- _YOUR OBJECTIVE_
Pictures aside, copy every record word for word.

(DATA PROVIDED begins)

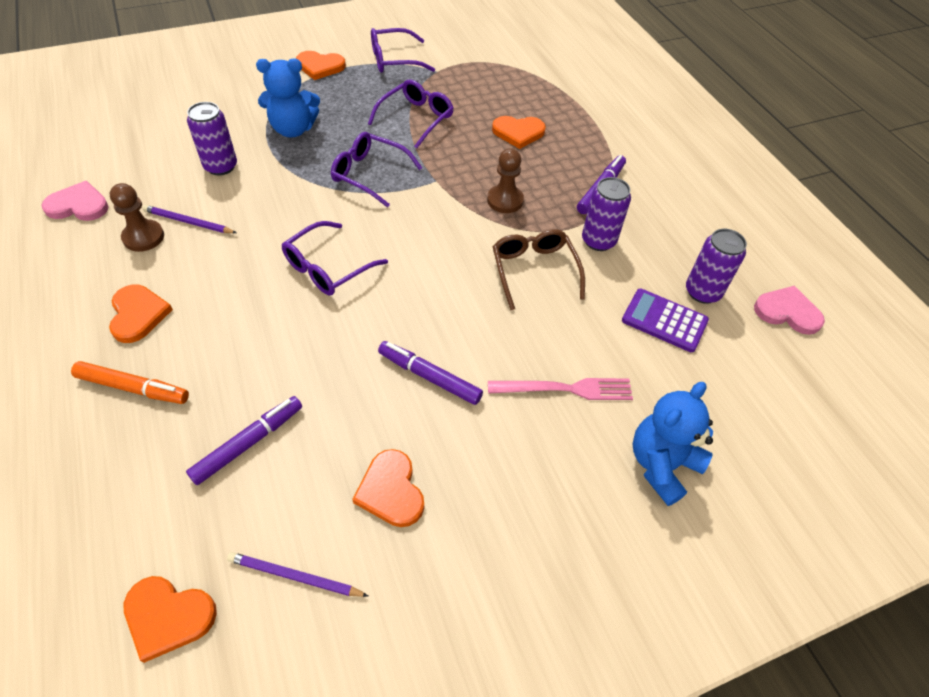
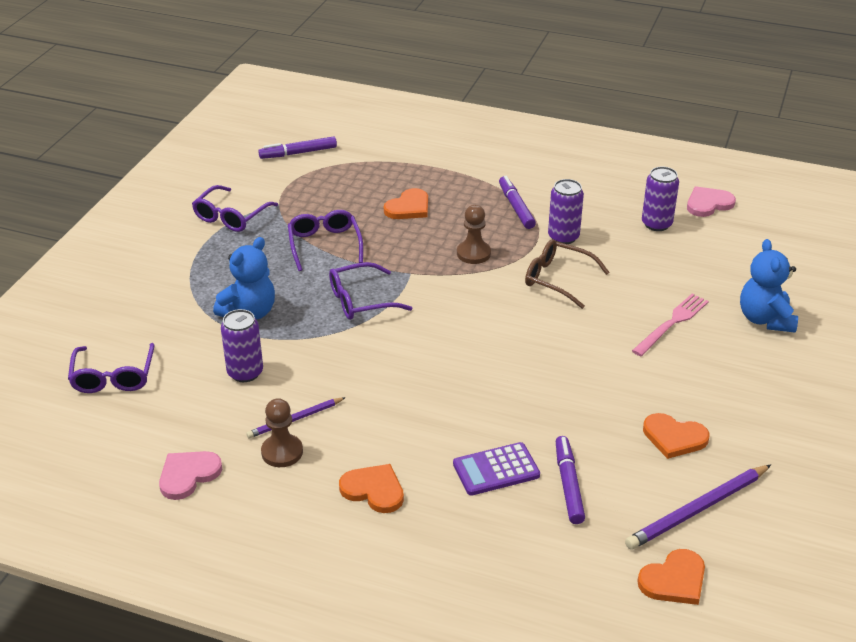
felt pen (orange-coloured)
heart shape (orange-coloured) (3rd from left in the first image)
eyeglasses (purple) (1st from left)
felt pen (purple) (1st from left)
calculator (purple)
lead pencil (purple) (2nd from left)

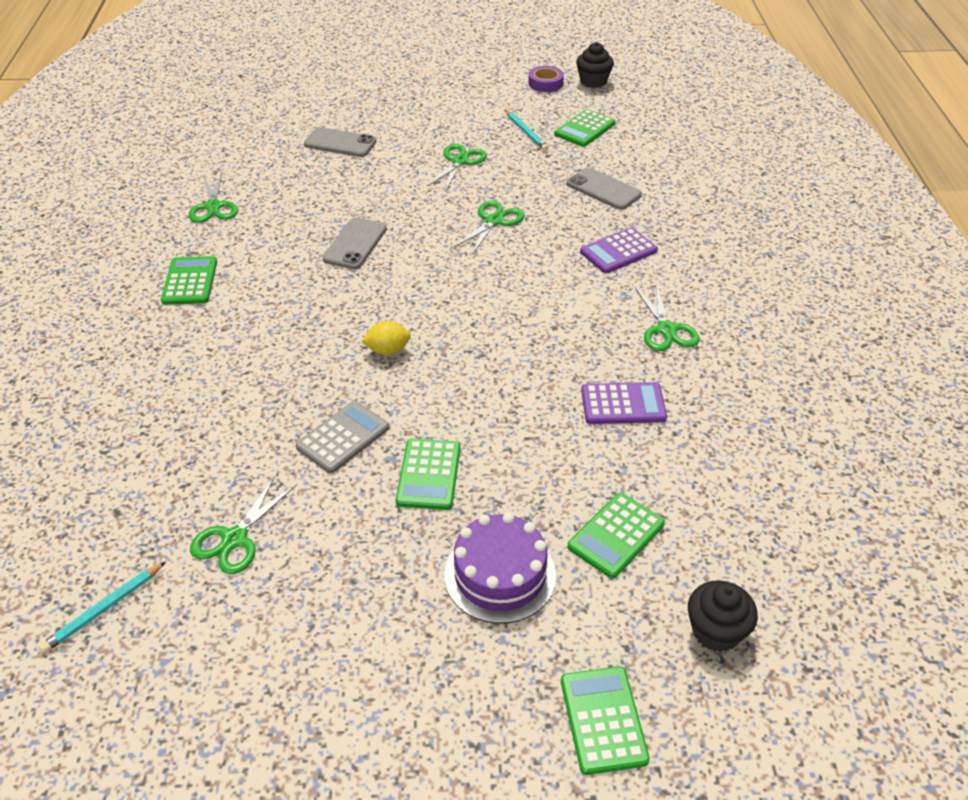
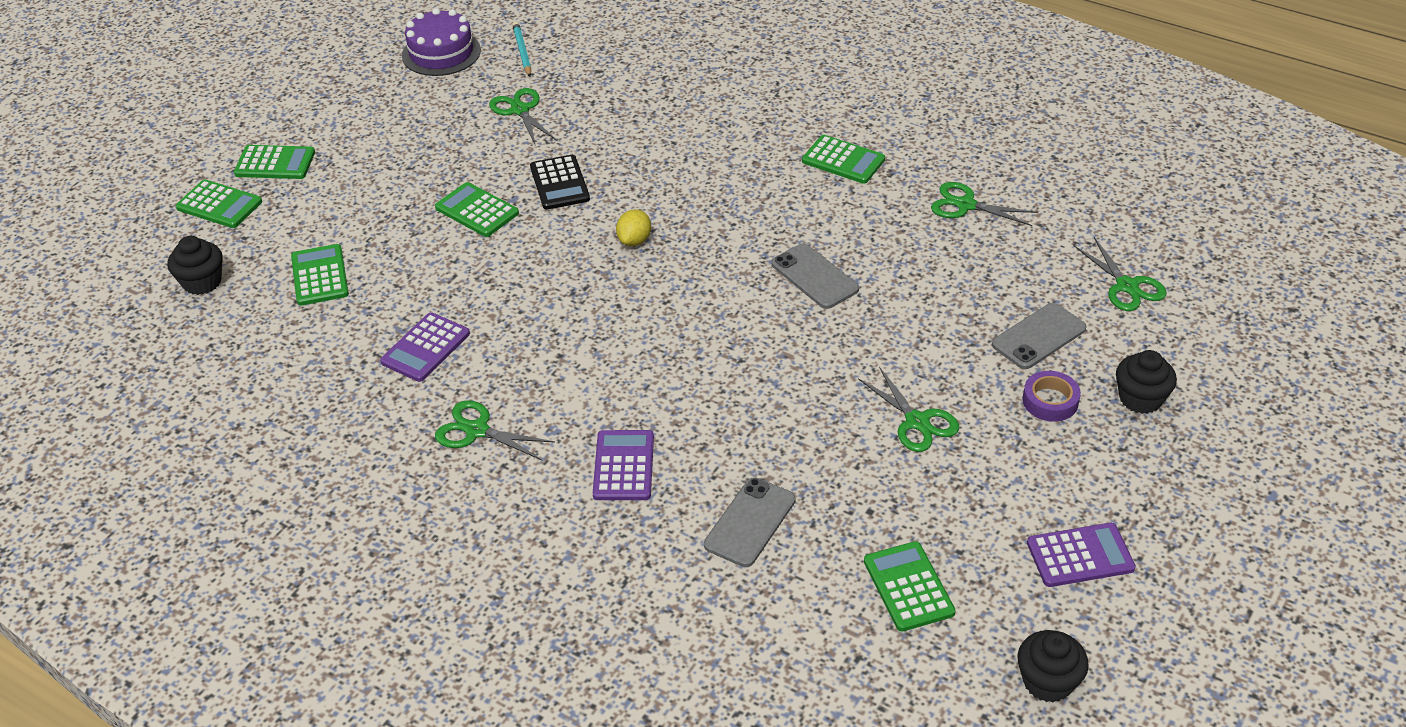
lead pencil (aqua) (2nd from left in the first image)
calculator (green) (2nd from left)
calculator (purple) (3rd from left)
muffin (jet-black) (3rd from left)
layer cake (purple)
pair of scissors (green) (5th from left)
sticky tape (purple)
calculator (jet-black)
smartphone (gray) (1st from left)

(DATA PROVIDED ends)

- _WRITTEN REPLY_
felt pen (orange-coloured)
heart shape (orange-coloured) (3rd from left in the first image)
eyeglasses (purple) (1st from left)
felt pen (purple) (1st from left)
calculator (purple)
lead pencil (purple) (2nd from left)

lead pencil (aqua) (2nd from left in the first image)
calculator (green) (2nd from left)
calculator (purple) (3rd from left)
muffin (jet-black) (3rd from left)
layer cake (purple)
pair of scissors (green) (5th from left)
sticky tape (purple)
calculator (jet-black)
smartphone (gray) (1st from left)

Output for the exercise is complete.